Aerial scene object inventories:
=====
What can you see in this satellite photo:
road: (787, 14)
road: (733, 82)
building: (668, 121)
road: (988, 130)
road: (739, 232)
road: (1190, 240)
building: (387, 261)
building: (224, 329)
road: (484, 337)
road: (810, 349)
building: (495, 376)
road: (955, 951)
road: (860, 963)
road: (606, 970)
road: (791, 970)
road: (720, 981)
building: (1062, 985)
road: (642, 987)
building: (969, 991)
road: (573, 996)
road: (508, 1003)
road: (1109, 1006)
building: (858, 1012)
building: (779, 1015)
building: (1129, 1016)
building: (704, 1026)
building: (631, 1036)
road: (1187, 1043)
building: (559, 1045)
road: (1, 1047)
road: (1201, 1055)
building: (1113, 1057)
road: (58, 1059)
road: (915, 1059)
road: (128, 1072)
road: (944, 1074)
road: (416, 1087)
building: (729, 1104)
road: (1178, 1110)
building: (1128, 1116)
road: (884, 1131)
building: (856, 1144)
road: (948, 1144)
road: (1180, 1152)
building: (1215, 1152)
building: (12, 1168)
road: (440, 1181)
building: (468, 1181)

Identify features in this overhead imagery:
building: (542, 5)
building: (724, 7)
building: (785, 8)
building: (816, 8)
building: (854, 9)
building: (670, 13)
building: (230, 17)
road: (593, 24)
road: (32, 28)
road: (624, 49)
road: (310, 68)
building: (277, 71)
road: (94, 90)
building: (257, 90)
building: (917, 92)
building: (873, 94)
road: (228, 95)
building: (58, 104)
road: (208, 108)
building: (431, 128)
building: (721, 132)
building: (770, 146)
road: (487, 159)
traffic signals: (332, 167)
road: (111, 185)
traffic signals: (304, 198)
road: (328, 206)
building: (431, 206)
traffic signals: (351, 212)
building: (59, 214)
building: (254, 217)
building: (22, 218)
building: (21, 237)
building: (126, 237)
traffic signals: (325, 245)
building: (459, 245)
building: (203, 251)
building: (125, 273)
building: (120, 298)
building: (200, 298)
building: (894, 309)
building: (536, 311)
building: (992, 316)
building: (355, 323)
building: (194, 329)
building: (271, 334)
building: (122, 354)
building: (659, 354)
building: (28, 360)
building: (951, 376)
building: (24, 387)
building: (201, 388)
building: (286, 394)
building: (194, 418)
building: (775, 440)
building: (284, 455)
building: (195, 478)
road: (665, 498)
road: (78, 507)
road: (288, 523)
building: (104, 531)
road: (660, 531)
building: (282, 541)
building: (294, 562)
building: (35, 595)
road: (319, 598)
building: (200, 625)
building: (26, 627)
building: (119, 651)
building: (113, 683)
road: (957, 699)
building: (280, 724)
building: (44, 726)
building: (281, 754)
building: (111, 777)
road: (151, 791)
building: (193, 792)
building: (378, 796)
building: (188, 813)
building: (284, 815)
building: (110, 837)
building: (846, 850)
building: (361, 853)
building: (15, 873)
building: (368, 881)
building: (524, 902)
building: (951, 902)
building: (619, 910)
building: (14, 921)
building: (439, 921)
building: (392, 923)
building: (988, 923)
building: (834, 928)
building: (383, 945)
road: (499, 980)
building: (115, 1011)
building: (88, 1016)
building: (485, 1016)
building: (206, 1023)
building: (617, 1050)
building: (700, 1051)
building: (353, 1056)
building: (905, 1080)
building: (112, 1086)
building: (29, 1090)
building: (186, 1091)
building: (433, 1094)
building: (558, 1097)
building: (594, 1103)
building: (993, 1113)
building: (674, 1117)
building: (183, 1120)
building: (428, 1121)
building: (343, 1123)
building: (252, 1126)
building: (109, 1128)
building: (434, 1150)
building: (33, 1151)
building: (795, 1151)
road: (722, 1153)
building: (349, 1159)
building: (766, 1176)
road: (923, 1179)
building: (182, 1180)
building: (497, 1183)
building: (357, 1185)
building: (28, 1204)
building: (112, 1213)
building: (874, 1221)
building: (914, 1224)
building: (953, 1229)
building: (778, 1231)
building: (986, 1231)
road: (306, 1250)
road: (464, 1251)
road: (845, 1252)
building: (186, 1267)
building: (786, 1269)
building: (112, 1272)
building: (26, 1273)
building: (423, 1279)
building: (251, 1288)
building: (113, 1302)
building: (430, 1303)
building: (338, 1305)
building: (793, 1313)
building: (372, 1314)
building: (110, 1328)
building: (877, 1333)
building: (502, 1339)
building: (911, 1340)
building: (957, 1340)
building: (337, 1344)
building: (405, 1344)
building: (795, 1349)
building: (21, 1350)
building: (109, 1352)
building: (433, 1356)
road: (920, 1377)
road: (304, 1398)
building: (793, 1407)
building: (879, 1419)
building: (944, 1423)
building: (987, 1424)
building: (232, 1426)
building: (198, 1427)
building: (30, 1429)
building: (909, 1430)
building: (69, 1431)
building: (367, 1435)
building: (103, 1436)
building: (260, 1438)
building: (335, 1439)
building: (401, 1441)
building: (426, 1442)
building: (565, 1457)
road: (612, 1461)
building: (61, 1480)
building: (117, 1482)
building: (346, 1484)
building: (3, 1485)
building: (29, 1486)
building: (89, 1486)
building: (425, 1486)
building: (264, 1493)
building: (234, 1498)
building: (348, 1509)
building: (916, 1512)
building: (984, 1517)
=====
→ **WHAT THE EXERCISE ASKS**
Exactness is what counts here: write out every record again.

→ **RESULT FOR THIS TASK**
What can you see in this satellite photo:
road: (787, 14)
road: (733, 82)
building: (668, 121)
road: (988, 130)
road: (739, 232)
road: (1190, 240)
building: (387, 261)
building: (224, 329)
road: (484, 337)
road: (810, 349)
building: (495, 376)
road: (955, 951)
road: (860, 963)
road: (606, 970)
road: (791, 970)
road: (720, 981)
building: (1062, 985)
road: (642, 987)
building: (969, 991)
road: (573, 996)
road: (508, 1003)
road: (1109, 1006)
building: (858, 1012)
building: (779, 1015)
building: (1129, 1016)
building: (704, 1026)
building: (631, 1036)
road: (1187, 1043)
building: (559, 1045)
road: (1, 1047)
road: (1201, 1055)
building: (1113, 1057)
road: (58, 1059)
road: (915, 1059)
road: (128, 1072)
road: (944, 1074)
road: (416, 1087)
building: (729, 1104)
road: (1178, 1110)
building: (1128, 1116)
road: (884, 1131)
building: (856, 1144)
road: (948, 1144)
road: (1180, 1152)
building: (1215, 1152)
building: (12, 1168)
road: (440, 1181)
building: (468, 1181)

Identify features in this overhead imagery:
building: (542, 5)
building: (724, 7)
building: (785, 8)
building: (816, 8)
building: (854, 9)
building: (670, 13)
building: (230, 17)
road: (593, 24)
road: (32, 28)
road: (624, 49)
road: (310, 68)
building: (277, 71)
road: (94, 90)
building: (257, 90)
building: (917, 92)
building: (873, 94)
road: (228, 95)
building: (58, 104)
road: (208, 108)
building: (431, 128)
building: (721, 132)
building: (770, 146)
road: (487, 159)
traffic signals: (332, 167)
road: (111, 185)
traffic signals: (304, 198)
road: (328, 206)
building: (431, 206)
traffic signals: (351, 212)
building: (59, 214)
building: (254, 217)
building: (22, 218)
building: (21, 237)
building: (126, 237)
traffic signals: (325, 245)
building: (459, 245)
building: (203, 251)
building: (125, 273)
building: (120, 298)
building: (200, 298)
building: (894, 309)
building: (536, 311)
building: (992, 316)
building: (355, 323)
building: (194, 329)
building: (271, 334)
building: (122, 354)
building: (659, 354)
building: (28, 360)
building: (951, 376)
building: (24, 387)
building: (201, 388)
building: (286, 394)
building: (194, 418)
building: (775, 440)
building: (284, 455)
building: (195, 478)
road: (665, 498)
road: (78, 507)
road: (288, 523)
building: (104, 531)
road: (660, 531)
building: (282, 541)
building: (294, 562)
building: (35, 595)
road: (319, 598)
building: (200, 625)
building: (26, 627)
building: (119, 651)
building: (113, 683)
road: (957, 699)
building: (280, 724)
building: (44, 726)
building: (281, 754)
building: (111, 777)
road: (151, 791)
building: (193, 792)
building: (378, 796)
building: (188, 813)
building: (284, 815)
building: (110, 837)
building: (846, 850)
building: (361, 853)
building: (15, 873)
building: (368, 881)
building: (524, 902)
building: (951, 902)
building: (619, 910)
building: (14, 921)
building: (439, 921)
building: (392, 923)
building: (988, 923)
building: (834, 928)
building: (383, 945)
road: (499, 980)
building: (115, 1011)
building: (88, 1016)
building: (485, 1016)
building: (206, 1023)
building: (617, 1050)
building: (700, 1051)
building: (353, 1056)
building: (905, 1080)
building: (112, 1086)
building: (29, 1090)
building: (186, 1091)
building: (433, 1094)
building: (558, 1097)
building: (594, 1103)
building: (993, 1113)
building: (674, 1117)
building: (183, 1120)
building: (428, 1121)
building: (343, 1123)
building: (252, 1126)
building: (109, 1128)
building: (434, 1150)
building: (33, 1151)
building: (795, 1151)
road: (722, 1153)
building: (349, 1159)
building: (766, 1176)
road: (923, 1179)
building: (182, 1180)
building: (497, 1183)
building: (357, 1185)
building: (28, 1204)
building: (112, 1213)
building: (874, 1221)
building: (914, 1224)
building: (953, 1229)
building: (778, 1231)
building: (986, 1231)
road: (306, 1250)
road: (464, 1251)
road: (845, 1252)
building: (186, 1267)
building: (786, 1269)
building: (112, 1272)
building: (26, 1273)
building: (423, 1279)
building: (251, 1288)
building: (113, 1302)
building: (430, 1303)
building: (338, 1305)
building: (793, 1313)
building: (372, 1314)
building: (110, 1328)
building: (877, 1333)
building: (502, 1339)
building: (911, 1340)
building: (957, 1340)
building: (337, 1344)
building: (405, 1344)
building: (795, 1349)
building: (21, 1350)
building: (109, 1352)
building: (433, 1356)
road: (920, 1377)
road: (304, 1398)
building: (793, 1407)
building: (879, 1419)
building: (944, 1423)
building: (987, 1424)
building: (232, 1426)
building: (198, 1427)
building: (30, 1429)
building: (909, 1430)
building: (69, 1431)
building: (367, 1435)
building: (103, 1436)
building: (260, 1438)
building: (335, 1439)
building: (401, 1441)
building: (426, 1442)
building: (565, 1457)
road: (612, 1461)
building: (61, 1480)
building: (117, 1482)
building: (346, 1484)
building: (3, 1485)
building: (29, 1486)
building: (89, 1486)
building: (425, 1486)
building: (264, 1493)
building: (234, 1498)
building: (348, 1509)
building: (916, 1512)
building: (984, 1517)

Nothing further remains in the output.